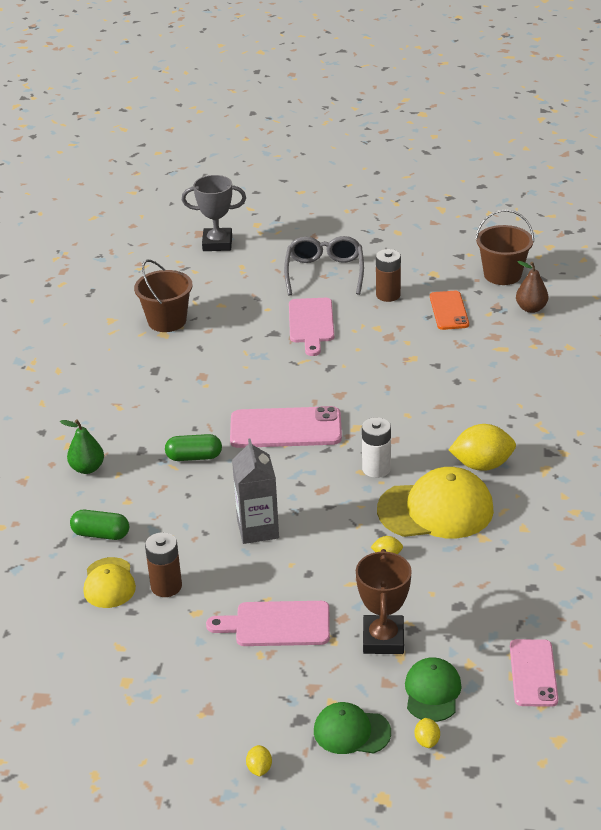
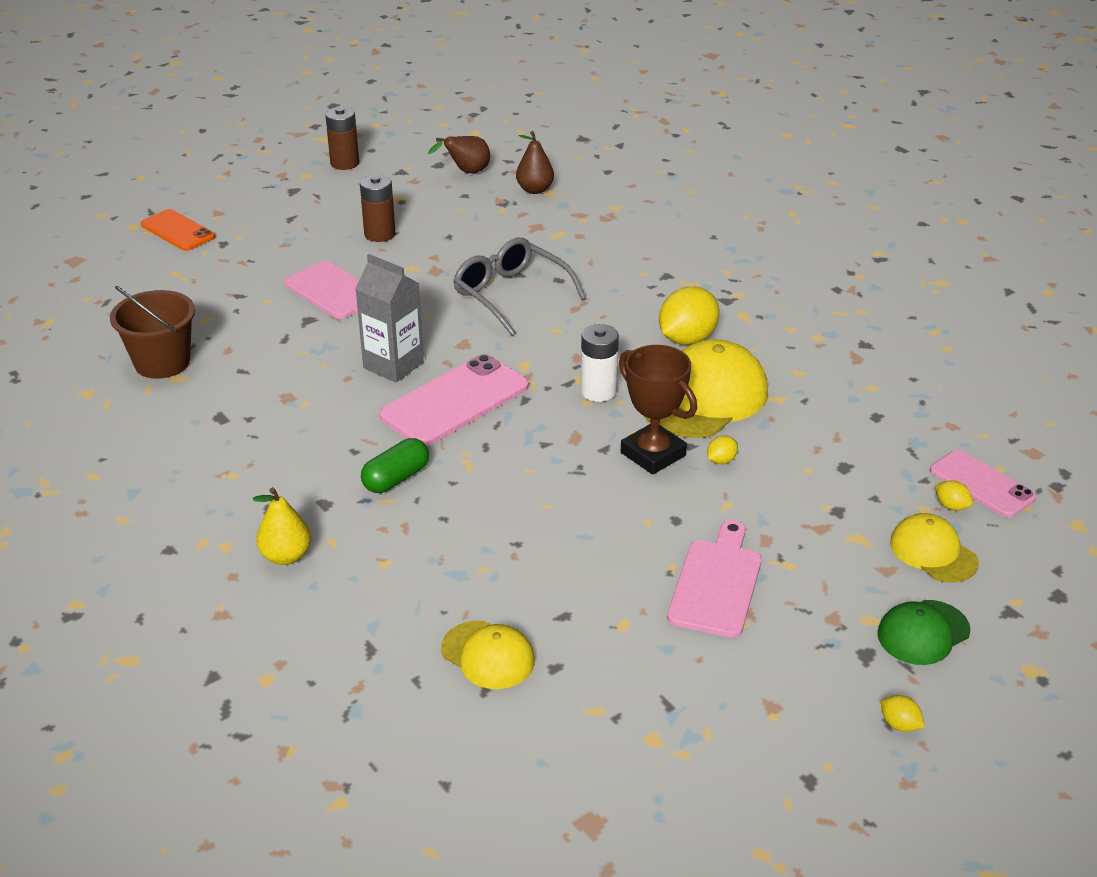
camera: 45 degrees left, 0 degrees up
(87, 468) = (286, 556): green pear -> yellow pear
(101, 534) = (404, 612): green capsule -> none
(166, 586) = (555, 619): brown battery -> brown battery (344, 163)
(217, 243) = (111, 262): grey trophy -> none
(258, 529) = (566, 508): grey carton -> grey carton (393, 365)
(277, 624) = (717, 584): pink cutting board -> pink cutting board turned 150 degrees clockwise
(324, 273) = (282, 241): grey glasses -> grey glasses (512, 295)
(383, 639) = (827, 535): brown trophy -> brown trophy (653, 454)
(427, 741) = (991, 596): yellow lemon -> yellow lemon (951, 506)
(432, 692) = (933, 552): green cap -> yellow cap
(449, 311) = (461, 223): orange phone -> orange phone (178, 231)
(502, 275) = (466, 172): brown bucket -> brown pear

== Assignment ==
Return all lines of the data in which the string "green" appears.

== Reply to the exercise ==
(87, 468) = (286, 556): green pear -> yellow pear
(101, 534) = (404, 612): green capsule -> none
(432, 692) = (933, 552): green cap -> yellow cap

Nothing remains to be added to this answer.